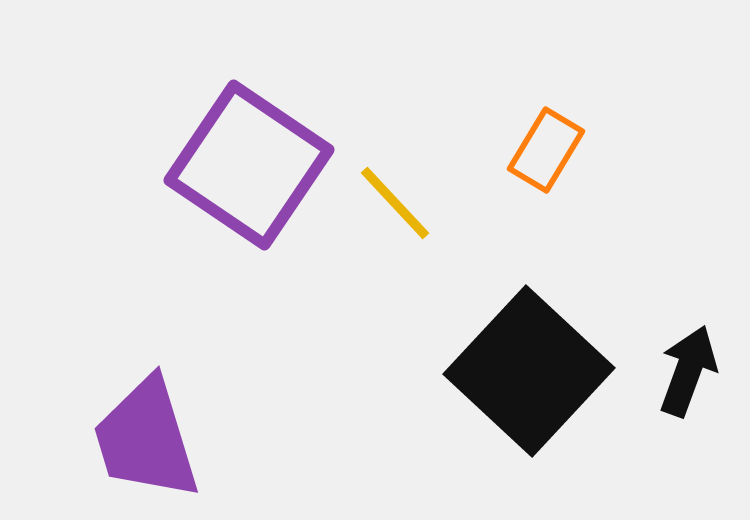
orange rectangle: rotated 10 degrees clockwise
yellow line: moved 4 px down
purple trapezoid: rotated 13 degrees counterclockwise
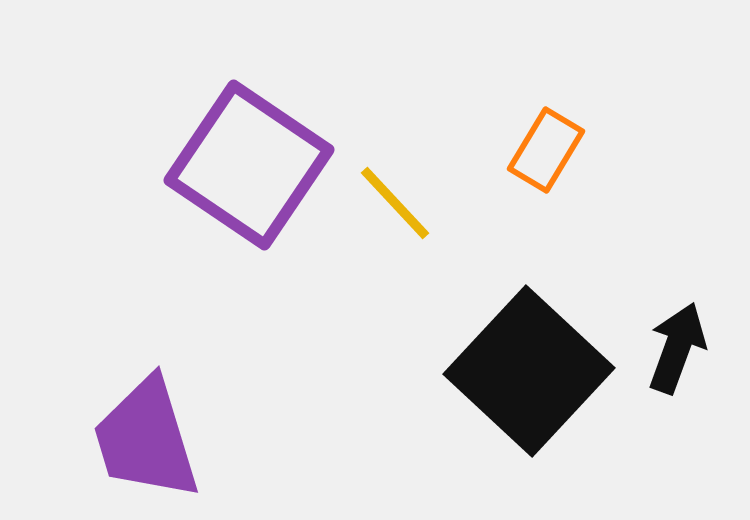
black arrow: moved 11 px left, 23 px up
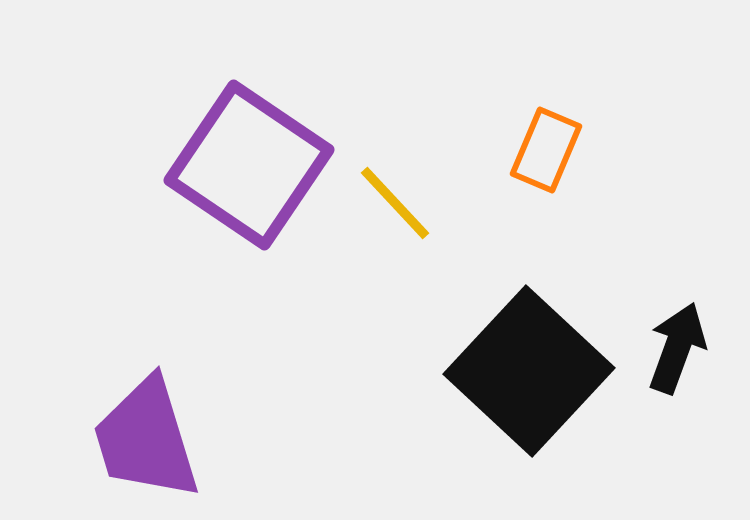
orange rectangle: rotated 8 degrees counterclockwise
○ ○ ○ ○ ○ ○ ○
Task goal:
Could you turn the listing above into a Markdown table with the columns Row and Shape change, numbering each line and skipping blank lines? Leave the pictures out of the table.

Written response:
| Row | Shape change |
|---|---|
| 1 | orange rectangle: rotated 10 degrees clockwise |
| 2 | yellow line: moved 4 px down |
| 3 | purple trapezoid: rotated 13 degrees counterclockwise |
| 4 | black arrow: moved 11 px left, 23 px up |
| 5 | orange rectangle: rotated 8 degrees counterclockwise |